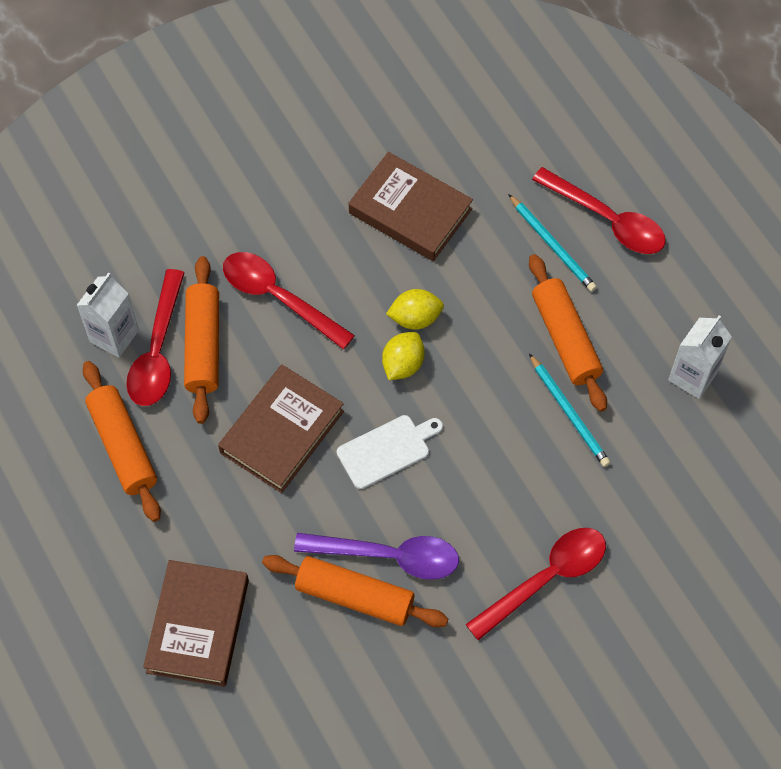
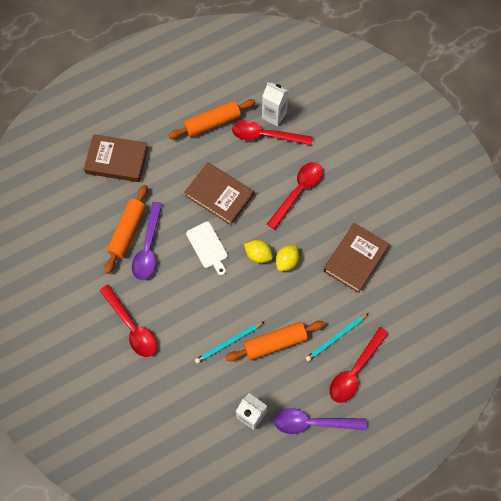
camera: 90 degrees right, 5 degrees up
(203, 345) = (269, 156): orange rolling pin -> none
(415, 318) = (287, 261): yellow lemon -> yellow lemon turned 45 degrees clockwise
(698, 284) = (312, 422): none -> purple spoon

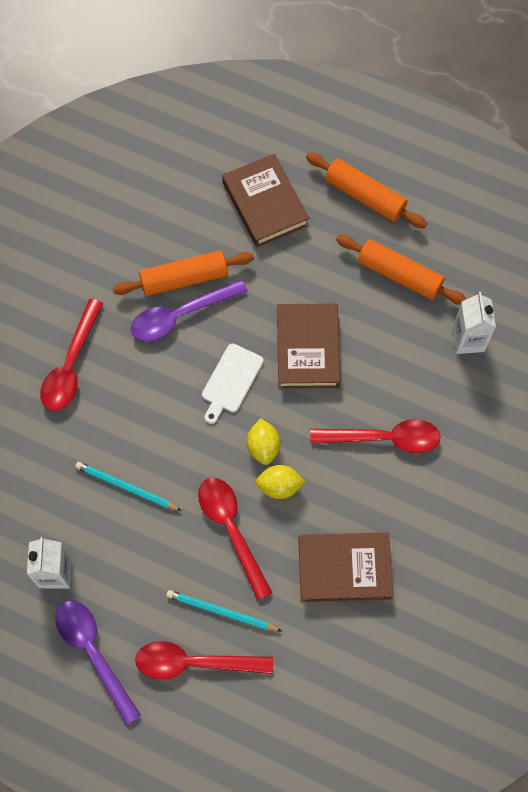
camera: 55 degrees right, 0 degrees up
(265, 135) = (431, 348): red spoon -> red spoon (231, 529)
(275, 343) = (164, 542): orange rolling pin -> orange rolling pin (364, 196)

Activity |
Reproduce exactly every line between the line with "(265, 135) = (431, 348): red" and the last line of the records above, both included.

Exercise result |
(265, 135) = (431, 348): red spoon -> red spoon (231, 529)
(275, 343) = (164, 542): orange rolling pin -> orange rolling pin (364, 196)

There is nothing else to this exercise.